= Assignment =
How do the lines below between the ones holding "lime round brick A3" and "none -> purple brick C6 level 1", inclusive, read? Give them again exactly, with no other lines.

= Exercise data =
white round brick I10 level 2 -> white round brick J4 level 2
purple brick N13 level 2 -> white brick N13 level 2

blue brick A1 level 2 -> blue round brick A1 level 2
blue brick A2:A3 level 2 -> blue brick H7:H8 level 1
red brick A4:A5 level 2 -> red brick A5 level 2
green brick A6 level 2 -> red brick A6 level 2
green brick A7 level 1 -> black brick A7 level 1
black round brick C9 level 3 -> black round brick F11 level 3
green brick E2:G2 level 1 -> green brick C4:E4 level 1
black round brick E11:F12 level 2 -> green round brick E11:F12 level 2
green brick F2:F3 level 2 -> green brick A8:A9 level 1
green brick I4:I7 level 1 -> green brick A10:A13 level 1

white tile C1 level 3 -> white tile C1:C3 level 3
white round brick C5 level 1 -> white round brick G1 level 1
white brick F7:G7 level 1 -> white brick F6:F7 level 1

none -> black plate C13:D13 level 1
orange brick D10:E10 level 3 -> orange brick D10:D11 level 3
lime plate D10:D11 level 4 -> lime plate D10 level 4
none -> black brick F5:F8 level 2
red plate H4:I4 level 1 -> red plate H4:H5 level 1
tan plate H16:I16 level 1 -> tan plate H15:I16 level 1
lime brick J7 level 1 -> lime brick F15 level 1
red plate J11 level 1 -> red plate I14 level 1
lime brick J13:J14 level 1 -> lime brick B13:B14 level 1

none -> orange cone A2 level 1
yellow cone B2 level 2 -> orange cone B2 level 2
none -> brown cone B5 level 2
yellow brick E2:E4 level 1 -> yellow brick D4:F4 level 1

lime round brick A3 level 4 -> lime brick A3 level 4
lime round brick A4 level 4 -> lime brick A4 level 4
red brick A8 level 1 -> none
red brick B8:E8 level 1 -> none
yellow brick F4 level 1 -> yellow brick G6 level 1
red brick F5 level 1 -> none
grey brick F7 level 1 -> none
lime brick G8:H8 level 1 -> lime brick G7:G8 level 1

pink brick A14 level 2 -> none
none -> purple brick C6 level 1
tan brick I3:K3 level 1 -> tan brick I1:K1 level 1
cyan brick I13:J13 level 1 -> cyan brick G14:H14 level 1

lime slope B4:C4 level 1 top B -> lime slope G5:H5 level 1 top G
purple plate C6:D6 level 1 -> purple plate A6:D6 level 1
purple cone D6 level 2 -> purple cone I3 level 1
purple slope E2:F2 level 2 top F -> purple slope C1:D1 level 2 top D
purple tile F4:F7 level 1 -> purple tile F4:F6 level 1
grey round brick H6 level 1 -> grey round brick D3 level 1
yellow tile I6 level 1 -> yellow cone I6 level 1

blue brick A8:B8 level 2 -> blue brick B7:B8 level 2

= Exercise response =
lime round brick A3 level 4 -> lime brick A3 level 4
lime round brick A4 level 4 -> lime brick A4 level 4
red brick A8 level 1 -> none
red brick B8:E8 level 1 -> none
yellow brick F4 level 1 -> yellow brick G6 level 1
red brick F5 level 1 -> none
grey brick F7 level 1 -> none
lime brick G8:H8 level 1 -> lime brick G7:G8 level 1

pink brick A14 level 2 -> none
none -> purple brick C6 level 1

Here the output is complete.